WORK REQUEST - Copy every entry below exactly as it appears, leaving out the images.

GIVEN RECORDS -
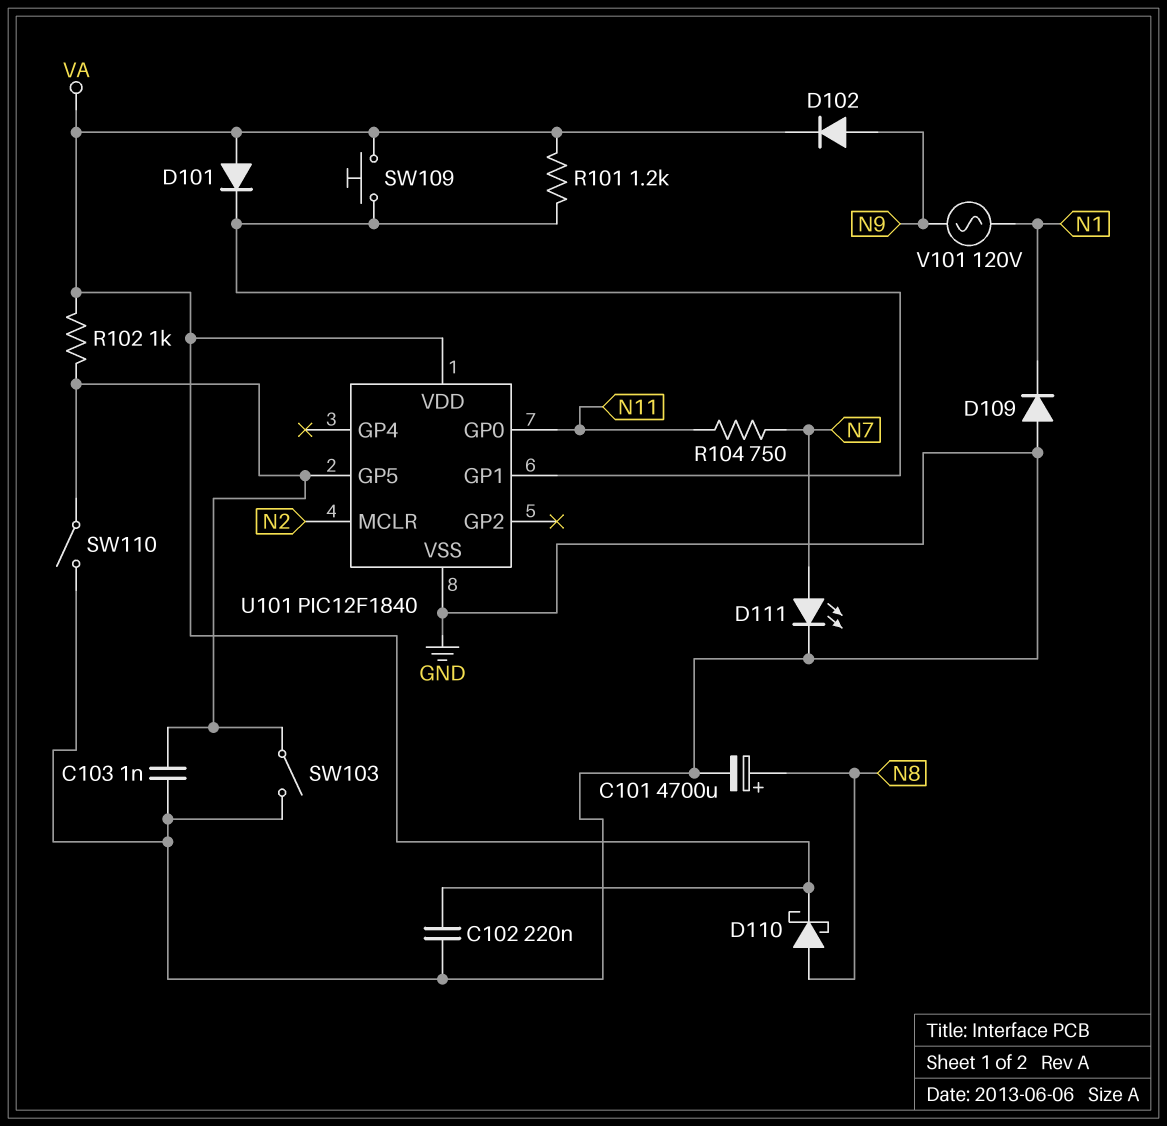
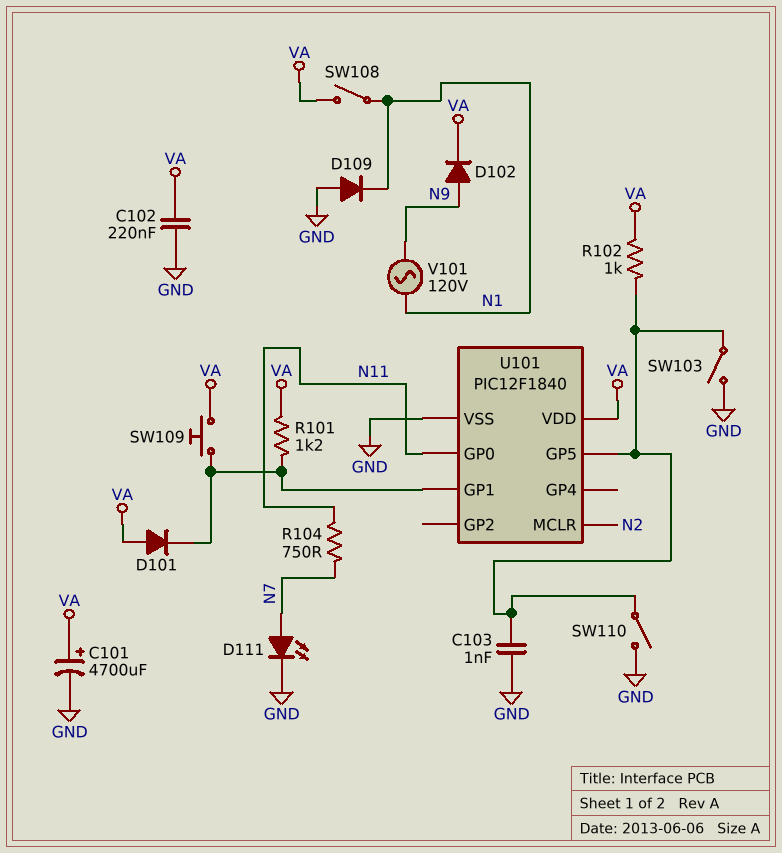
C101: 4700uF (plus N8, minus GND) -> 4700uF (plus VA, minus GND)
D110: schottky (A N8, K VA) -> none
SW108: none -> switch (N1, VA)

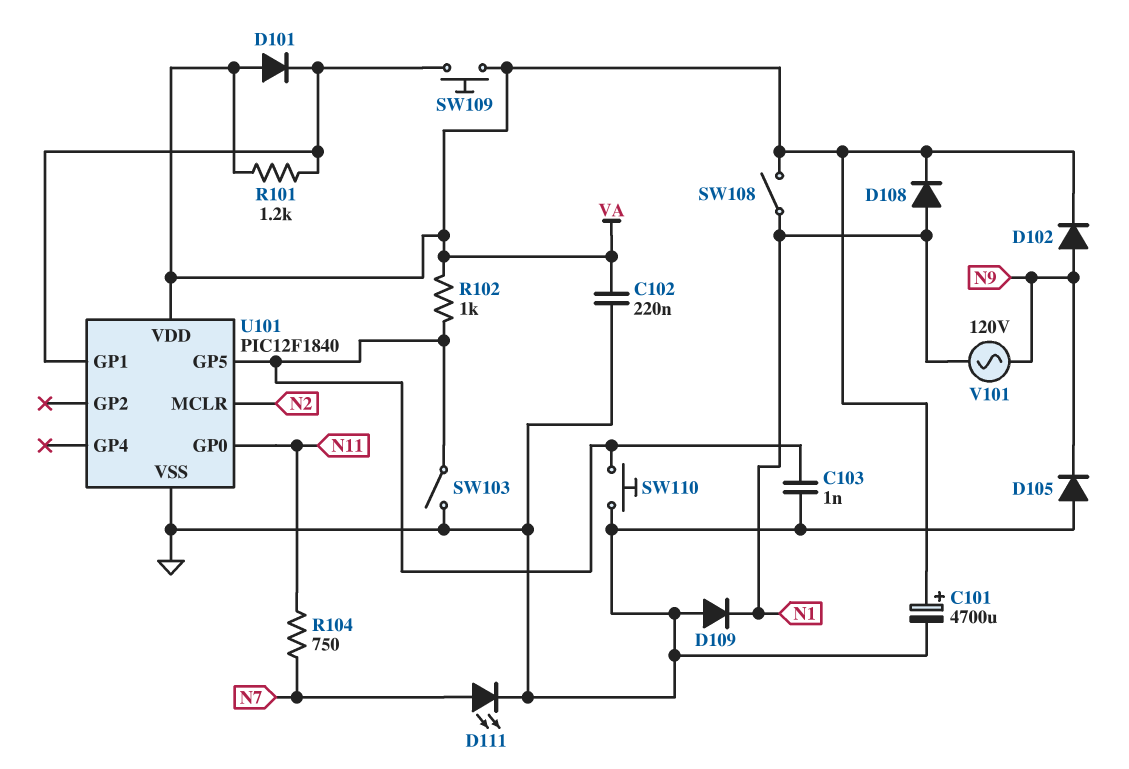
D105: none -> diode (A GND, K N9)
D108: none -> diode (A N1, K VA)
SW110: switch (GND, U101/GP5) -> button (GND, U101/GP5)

REPLY TO THE TASK -
C101: 4700uF (plus N8, minus GND) -> 4700uF (plus VA, minus GND)
D110: schottky (A N8, K VA) -> none
SW108: none -> switch (N1, VA)

D105: none -> diode (A GND, K N9)
D108: none -> diode (A N1, K VA)
SW110: switch (GND, U101/GP5) -> button (GND, U101/GP5)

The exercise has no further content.